Brief.
In the records below, locate the line containing "D3: none -> diode 1N4148 (A AC2, K VDD)"; output that line and every following line through the last, exactly.

Before-and-after change records:
============================================================
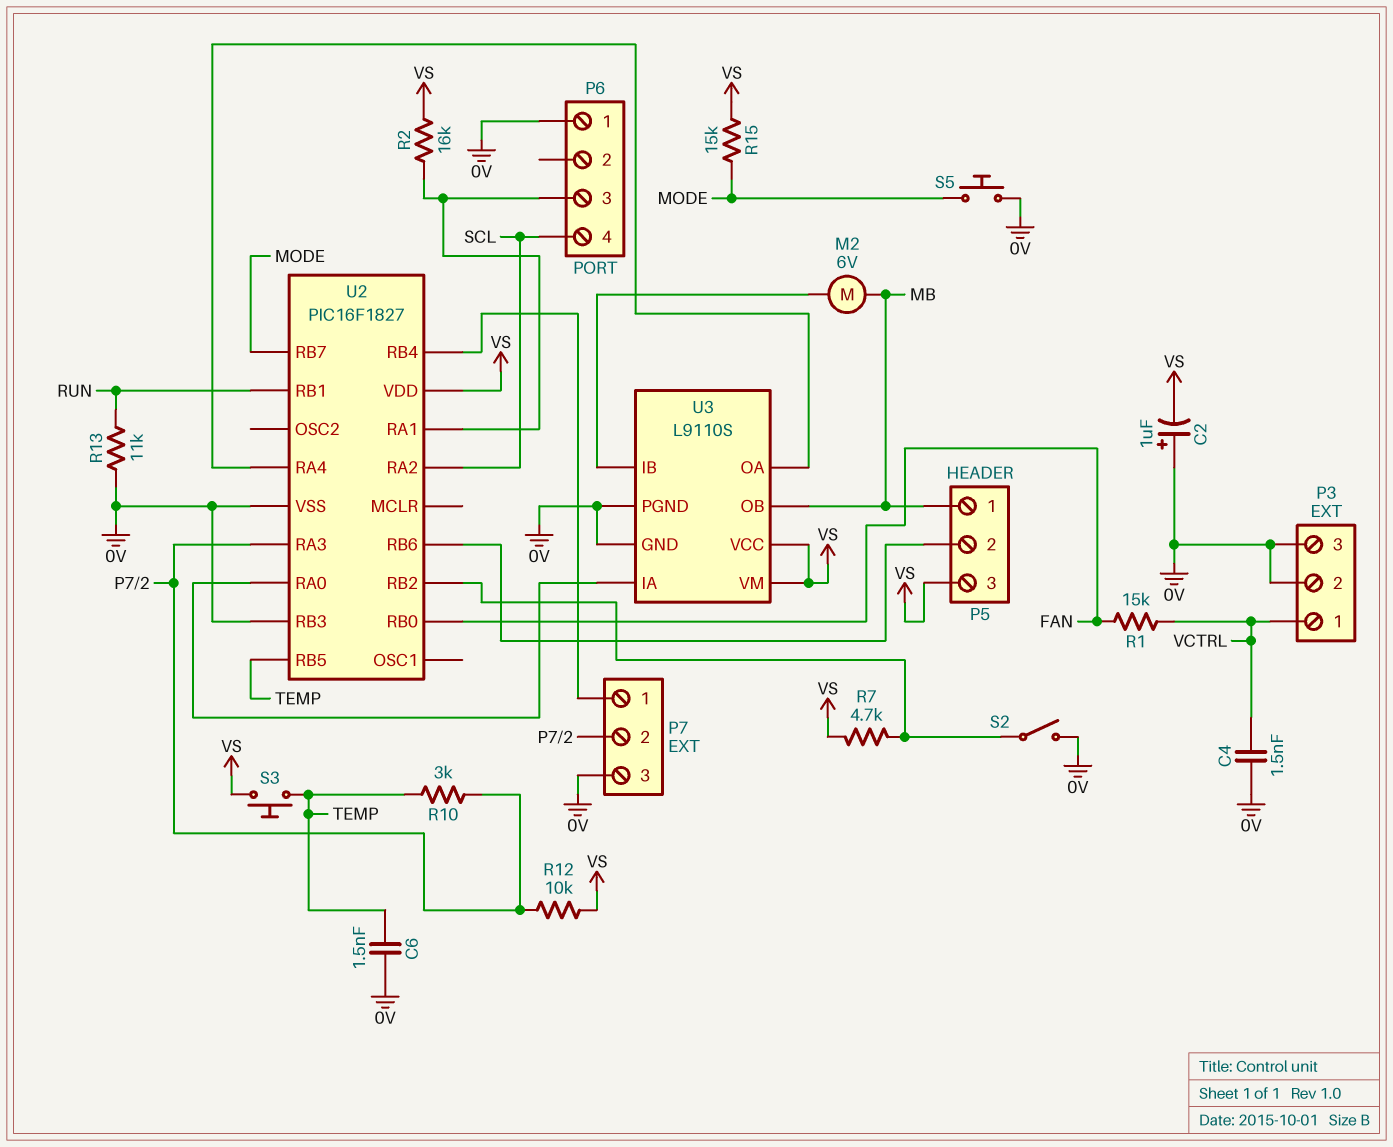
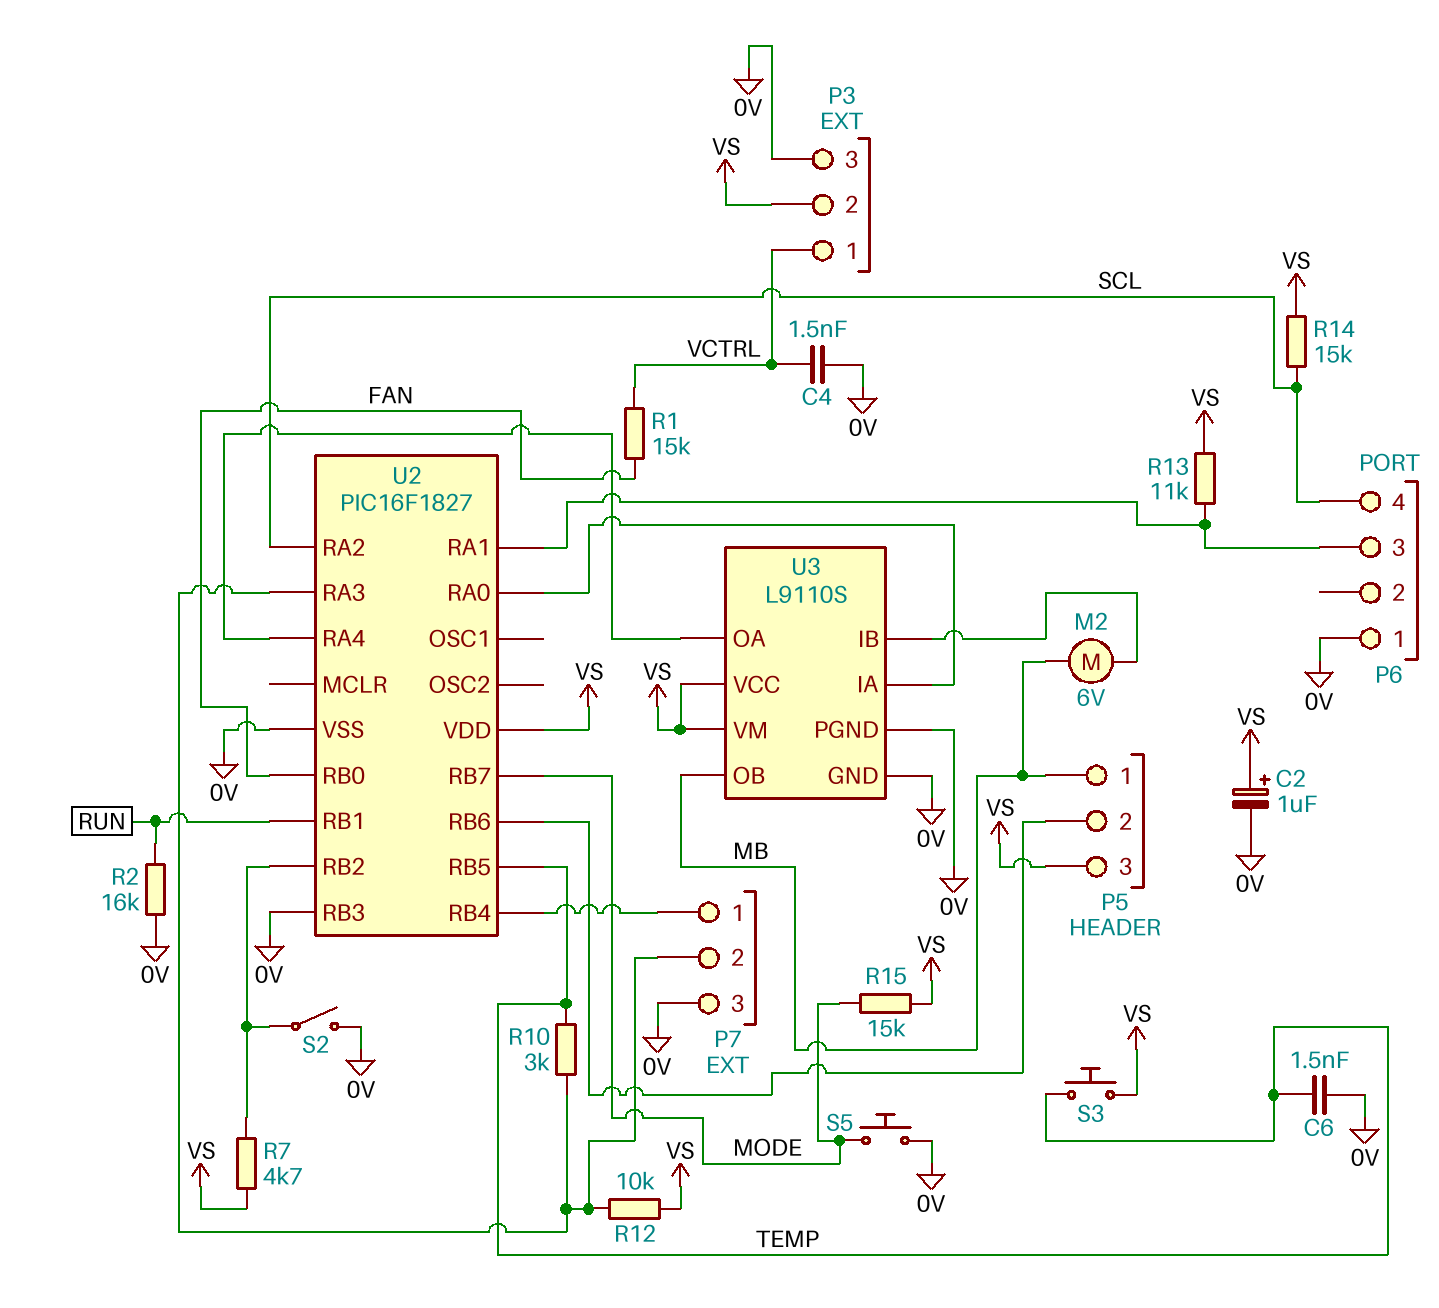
C2: 1uF (plus 0V, minus VS) -> 1uF (plus VS, minus 0V)
P3 pin 2: 0V -> VS
R2: 16k (P6/3, VS) -> 16k (0V, RUN)
R13: 11k (0V, RUN) -> 11k (P6/3, VS)
R14: none -> 15k (SCL, VS)

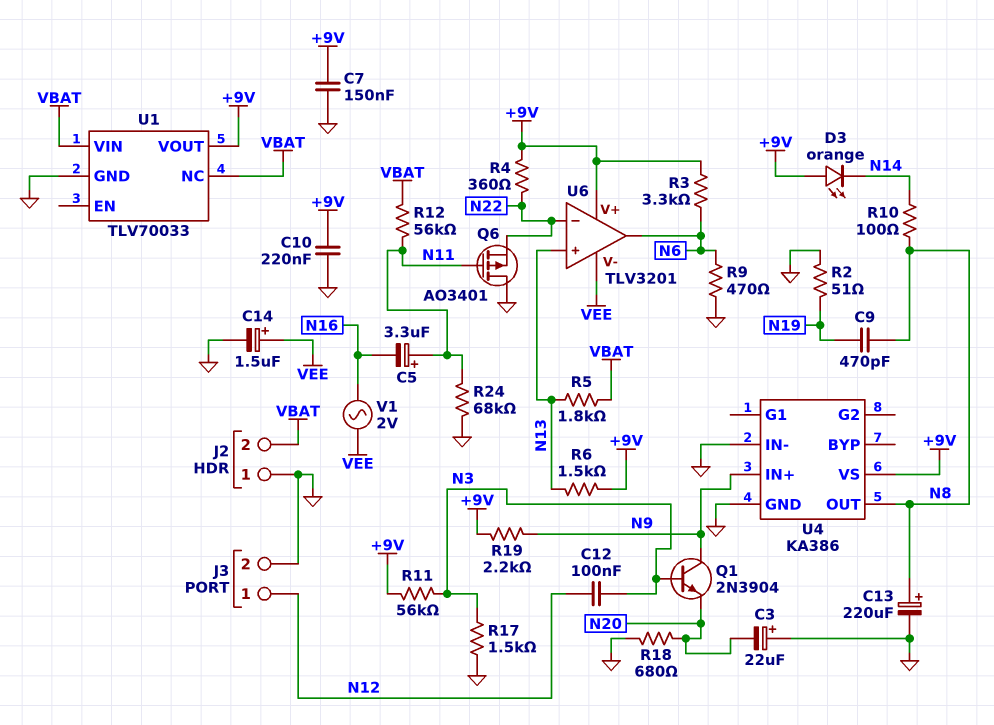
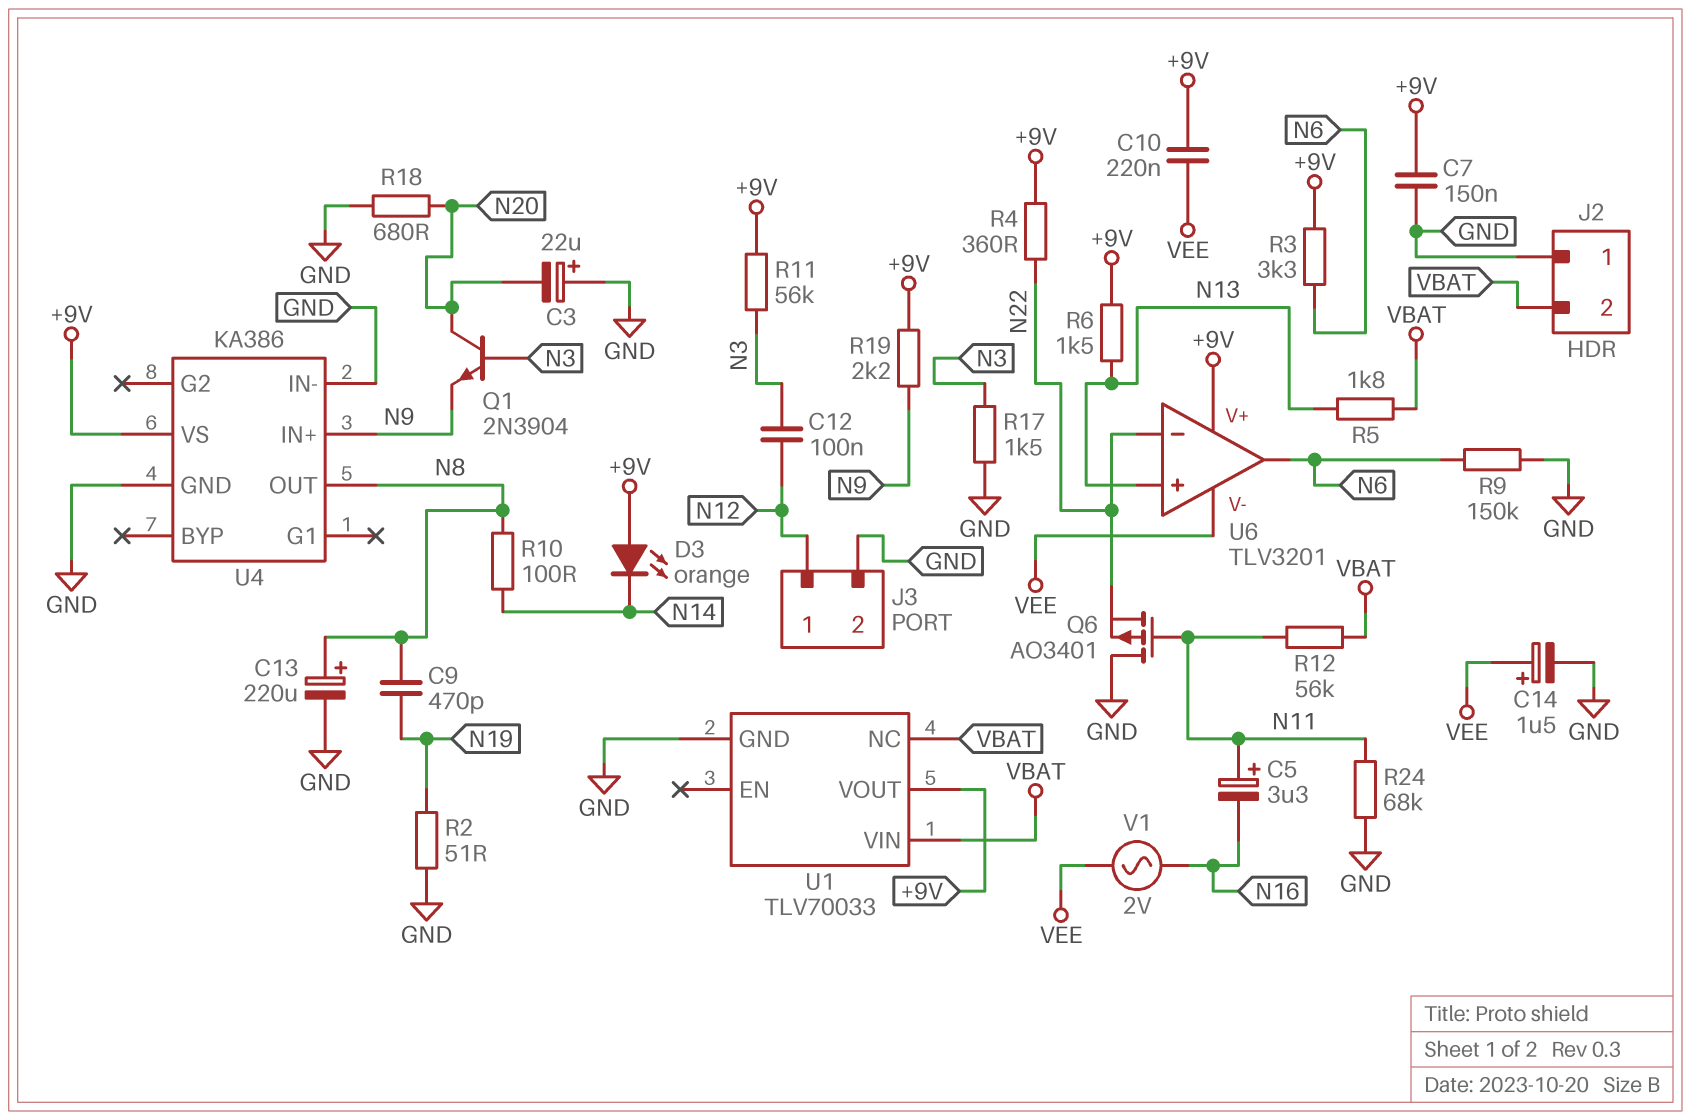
C10: 220nF (+9V, GND) -> 220nF (+9V, VEE)
Q1: NPN 2N3904 (B N3, C N9, E N20) -> NPN 2N3904 (B N3, C N20, E N9)
R9: 470 (GND, N6) -> 150k (GND, N6)

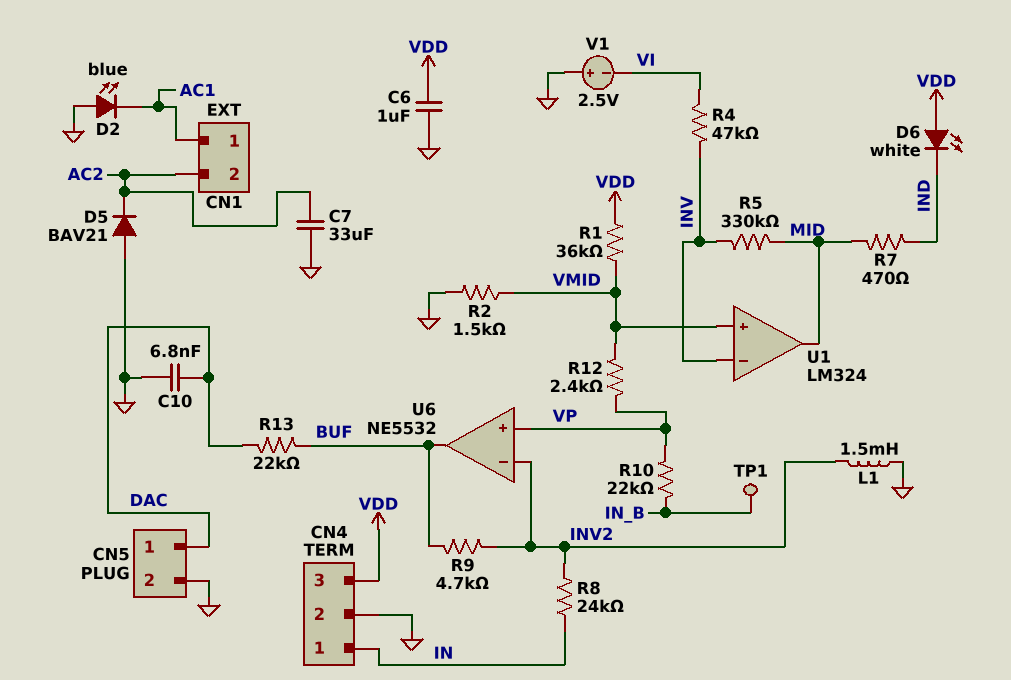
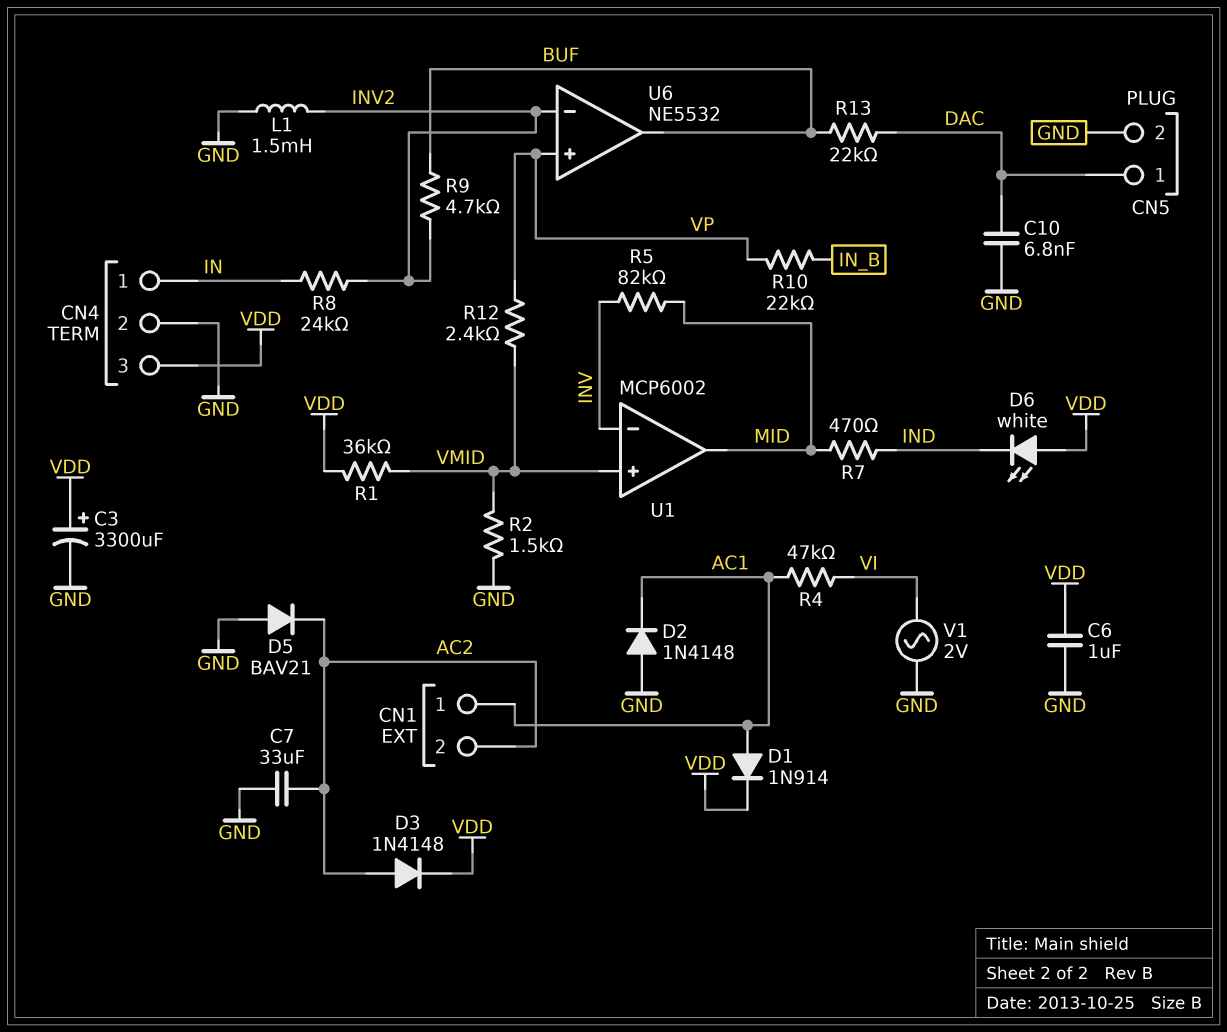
C3: none -> 3300uF (plus VDD, minus GND)
D1: none -> diode 1N914 (A AC1, K VDD)
D2: LED blue (A GND, K AC1) -> diode 1N4148 (A GND, K AC1)
D3: none -> diode 1N4148 (A AC2, K VDD)
R4: 47k (INV, VI) -> 47k (AC1, VI)
R5: 330k (INV, MID) -> 82k (INV, MID)
TP1: test point (IN_B) -> none
U1: LM324 -> MCP6002
V1: 2.5V (plus GND, minus VI) -> AC 2V (GND, VI)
============================================================
The answer.
D3: none -> diode 1N4148 (A AC2, K VDD)
R4: 47k (INV, VI) -> 47k (AC1, VI)
R5: 330k (INV, MID) -> 82k (INV, MID)
TP1: test point (IN_B) -> none
U1: LM324 -> MCP6002
V1: 2.5V (plus GND, minus VI) -> AC 2V (GND, VI)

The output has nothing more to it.